• Task prompt
Lift out, unaltered, the lines of the material below between the line holding "C3: 150nF (0V, IN1) -> 220nF (0V, IN1)" and the line holding "P3 pin 2: 0V -> Y24", counting both.

• Extracted material
####################

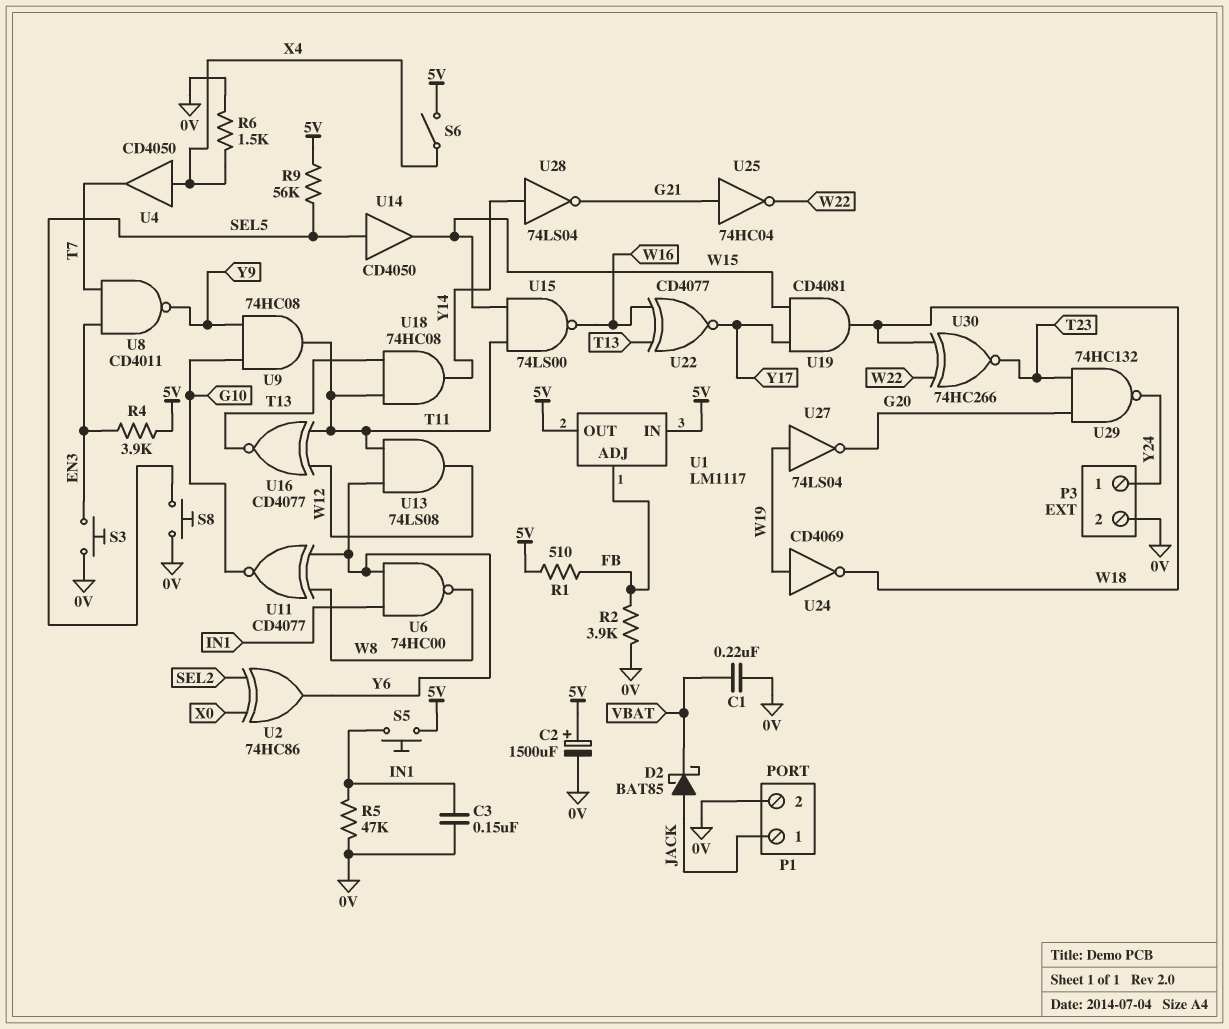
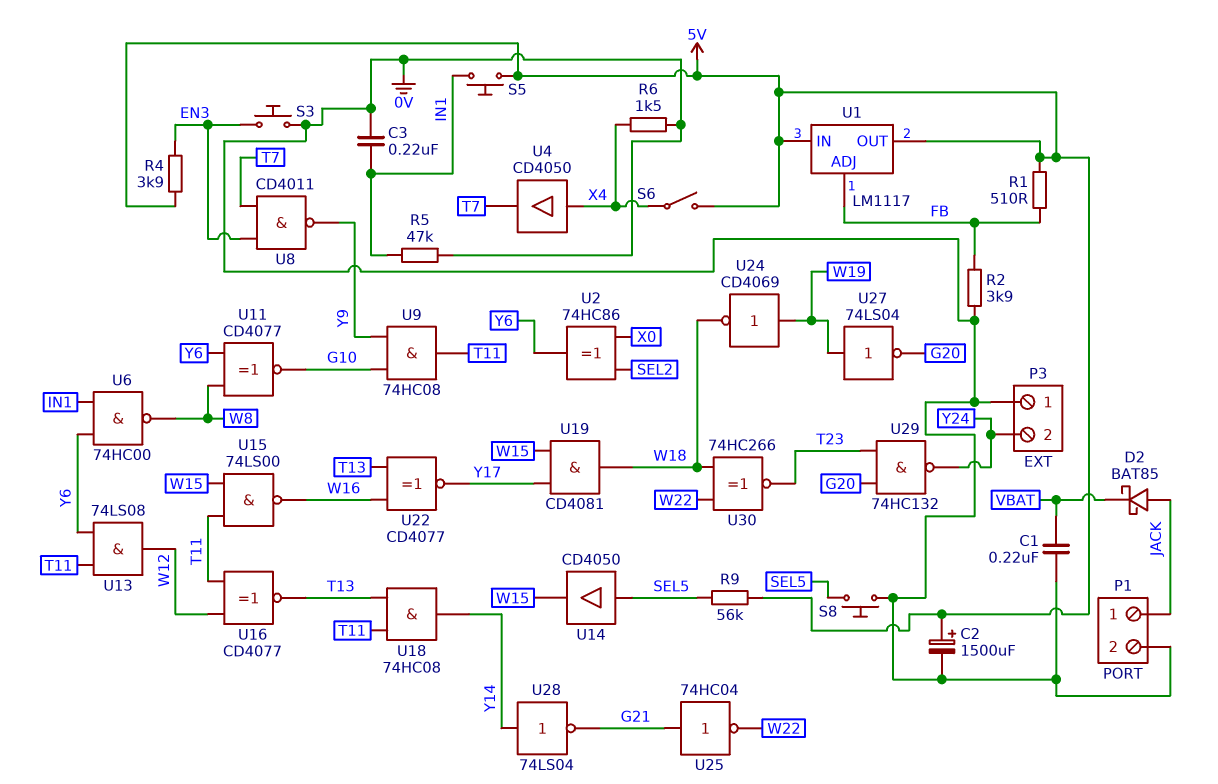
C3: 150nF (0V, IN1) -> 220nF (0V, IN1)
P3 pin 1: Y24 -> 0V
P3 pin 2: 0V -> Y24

####################

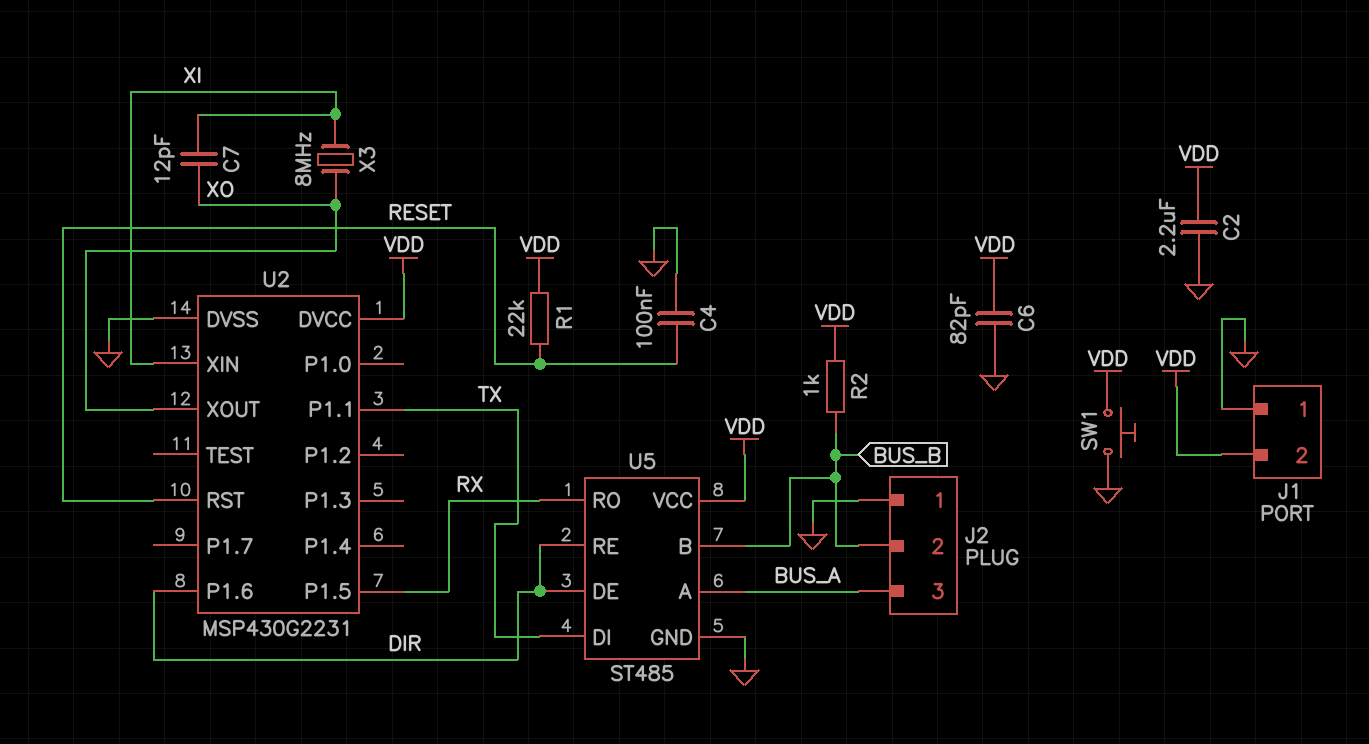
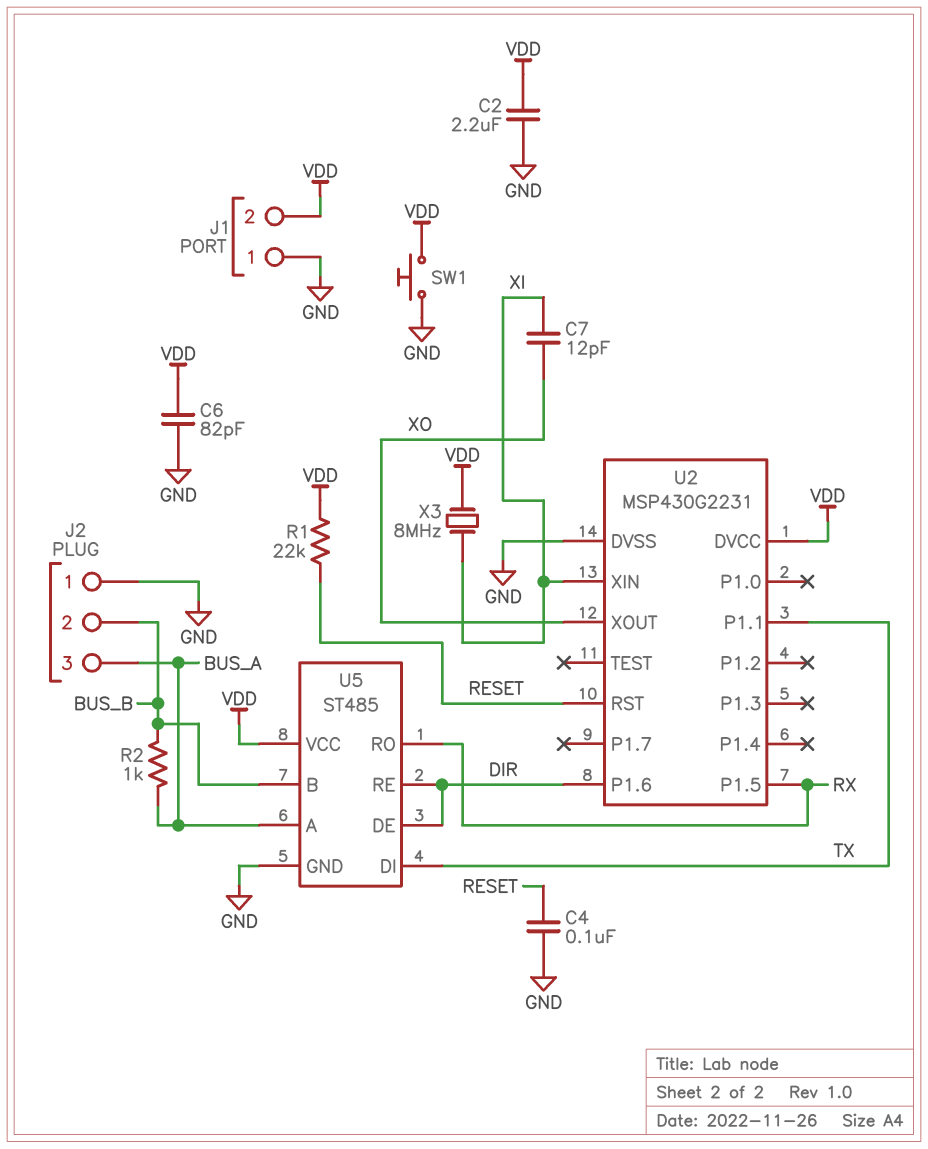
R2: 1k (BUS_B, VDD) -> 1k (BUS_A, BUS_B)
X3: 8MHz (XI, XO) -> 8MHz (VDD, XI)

####################

• Answer space
C3: 150nF (0V, IN1) -> 220nF (0V, IN1)
P3 pin 1: Y24 -> 0V
P3 pin 2: 0V -> Y24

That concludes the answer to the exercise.